**PROMPT:** The answer must consist of every line below containing "boat".

Object correspondence data
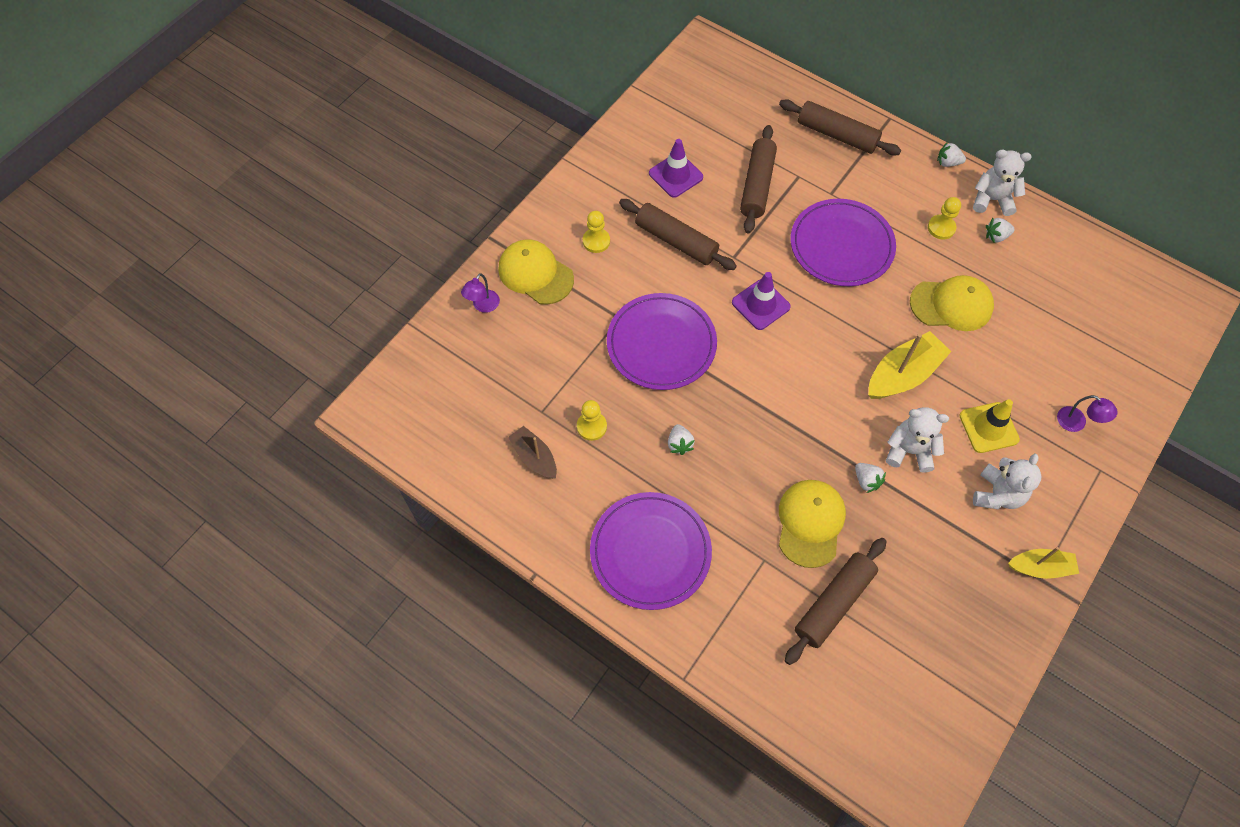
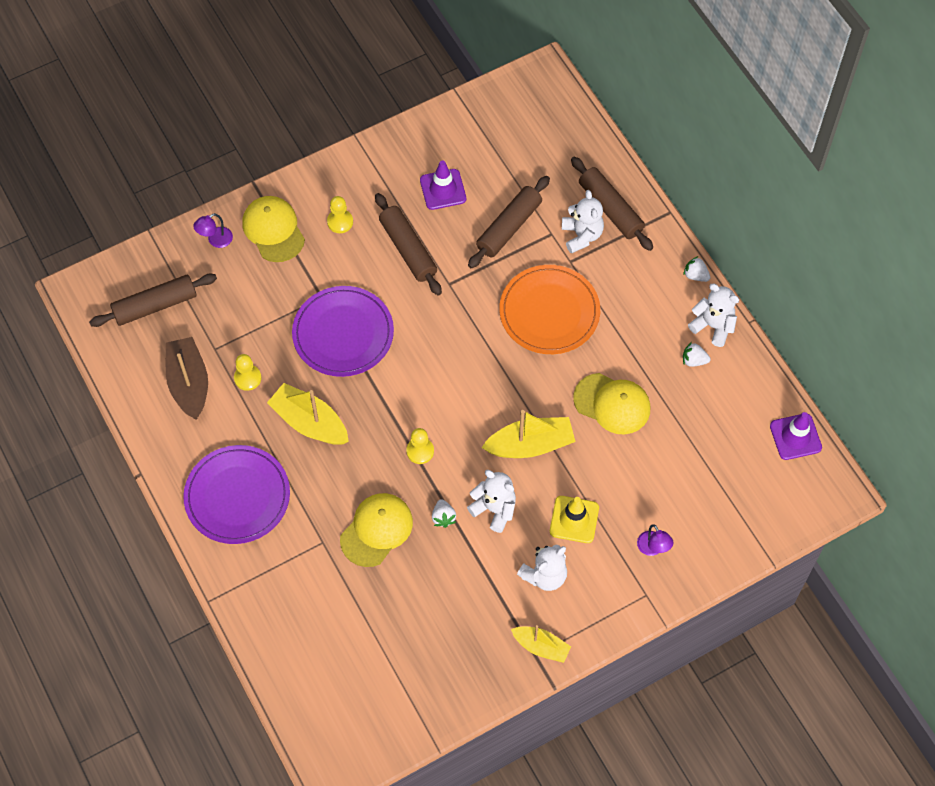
camera: 25 degrees right, 0 degrees up
brown boat [508,426,557,478] -> brown boat [166,337,208,420], size x1.58
white strawberry [668,424,695,455] -> yellow boat [267,383,349,445]
purple traffic cone [732,272,791,330] -> purple traffic cone moved to [770,412,822,460]
brown rolling pin [785,538,887,665] -> brown rolling pin moved to [89,274,217,327]
purple plate [791,199,896,286] -> orange plate [499,265,600,354]
yellow pawn [928,197,961,239] -> yellow pawn moved to [406,428,434,464]
none -> white teddy bear [562,190,604,254]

**TASK RESULT:**
brown boat [508,426,557,478] -> brown boat [166,337,208,420], size x1.58
white strawberry [668,424,695,455] -> yellow boat [267,383,349,445]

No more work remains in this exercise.